───── Provided material ─────
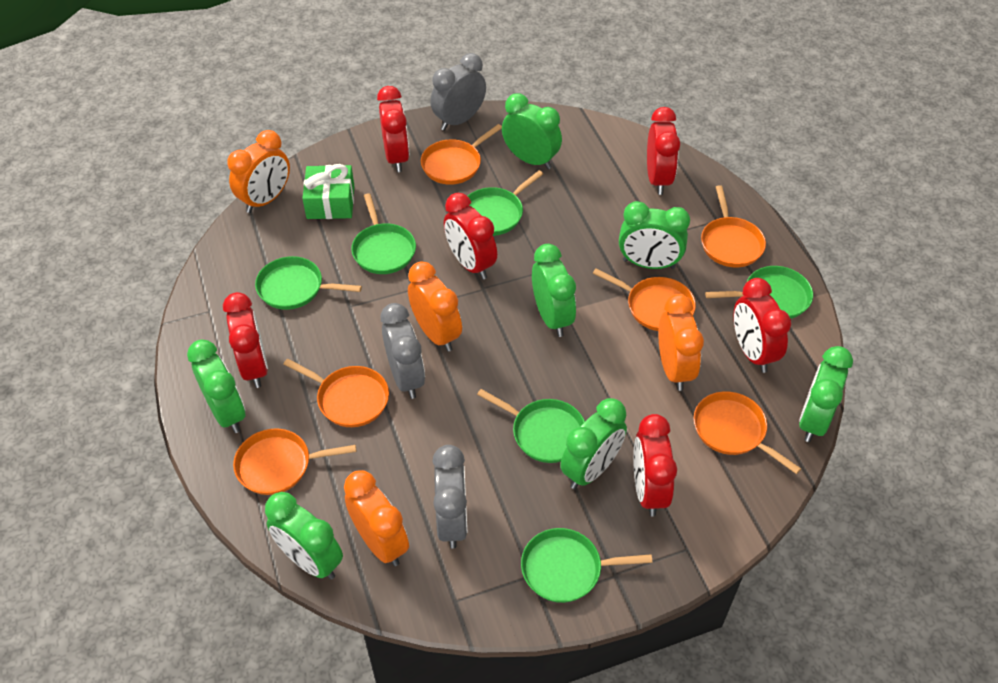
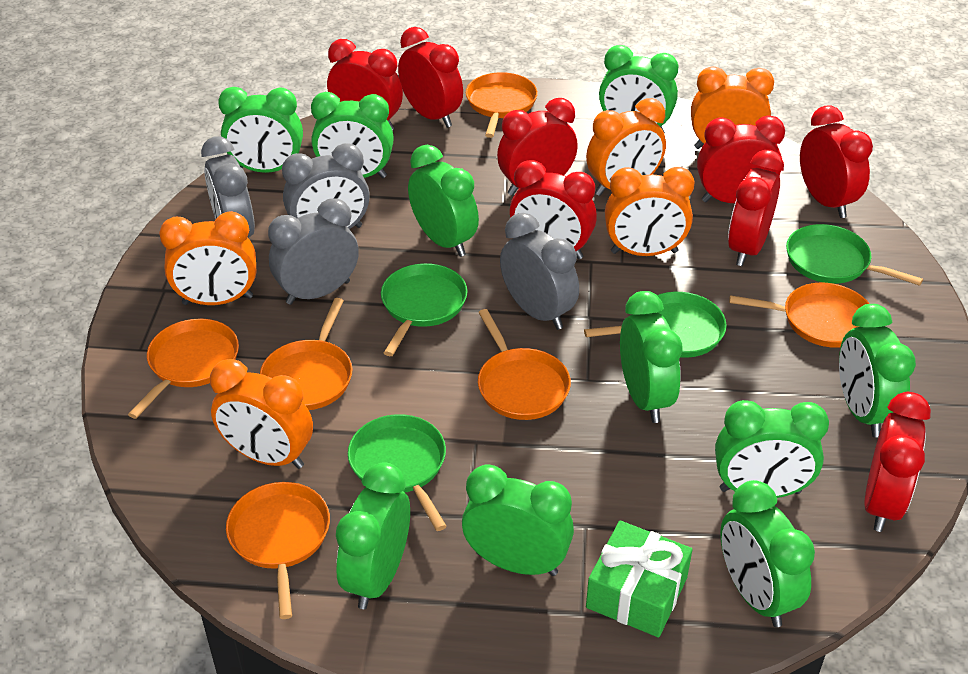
green clock: [187,340,245,433] [265,492,343,580] [502,93,562,169] [532,244,576,337] [560,398,627,489] [619,201,690,269] [799,346,853,442] = 7 -> [218,87,303,173] [311,92,394,178] [336,462,410,609] [408,145,479,257] [462,465,574,576] [599,45,679,133] [620,291,683,423] [715,400,829,498] [720,480,815,627] [839,304,916,437] = 10
green pan: [255,256,362,310] [351,193,416,274] [468,170,543,236] [477,389,585,463] [521,528,653,603] [705,266,813,319] = 6 -> [348,414,447,531] [381,263,467,356] [584,292,727,358] [786,224,923,286] = 4
grey clock: [381,303,425,399] [430,53,486,131] [432,445,468,549] = 3 -> [201,136,255,237] [268,198,359,305] [282,143,370,229] [500,213,579,330] = 4
orange clock: [227,130,290,213] [344,470,409,566] [408,261,462,352] [659,294,704,391] = 4 -> [159,211,256,305] [210,359,313,469] [586,98,666,196] [605,167,694,256] [691,66,774,149] = 5
red clock: [223,292,268,388] [377,86,409,172] [444,193,497,280] [633,414,677,517] [647,107,680,195] [734,278,791,373] = 6 -> [327,39,403,131] [398,27,463,128] [497,98,578,196] [510,160,597,260] [697,115,785,203] [728,150,784,266] [800,106,873,218] [864,392,931,532] = 8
─────
[Exercise requirements]
An exact copy of the entries, minus the pictures, is what to return.

[Answer to the exercise]
green clock: [187,340,245,433] [265,492,343,580] [502,93,562,169] [532,244,576,337] [560,398,627,489] [619,201,690,269] [799,346,853,442] = 7 -> [218,87,303,173] [311,92,394,178] [336,462,410,609] [408,145,479,257] [462,465,574,576] [599,45,679,133] [620,291,683,423] [715,400,829,498] [720,480,815,627] [839,304,916,437] = 10
green pan: [255,256,362,310] [351,193,416,274] [468,170,543,236] [477,389,585,463] [521,528,653,603] [705,266,813,319] = 6 -> [348,414,447,531] [381,263,467,356] [584,292,727,358] [786,224,923,286] = 4
grey clock: [381,303,425,399] [430,53,486,131] [432,445,468,549] = 3 -> [201,136,255,237] [268,198,359,305] [282,143,370,229] [500,213,579,330] = 4
orange clock: [227,130,290,213] [344,470,409,566] [408,261,462,352] [659,294,704,391] = 4 -> [159,211,256,305] [210,359,313,469] [586,98,666,196] [605,167,694,256] [691,66,774,149] = 5
red clock: [223,292,268,388] [377,86,409,172] [444,193,497,280] [633,414,677,517] [647,107,680,195] [734,278,791,373] = 6 -> [327,39,403,131] [398,27,463,128] [497,98,578,196] [510,160,597,260] [697,115,785,203] [728,150,784,266] [800,106,873,218] [864,392,931,532] = 8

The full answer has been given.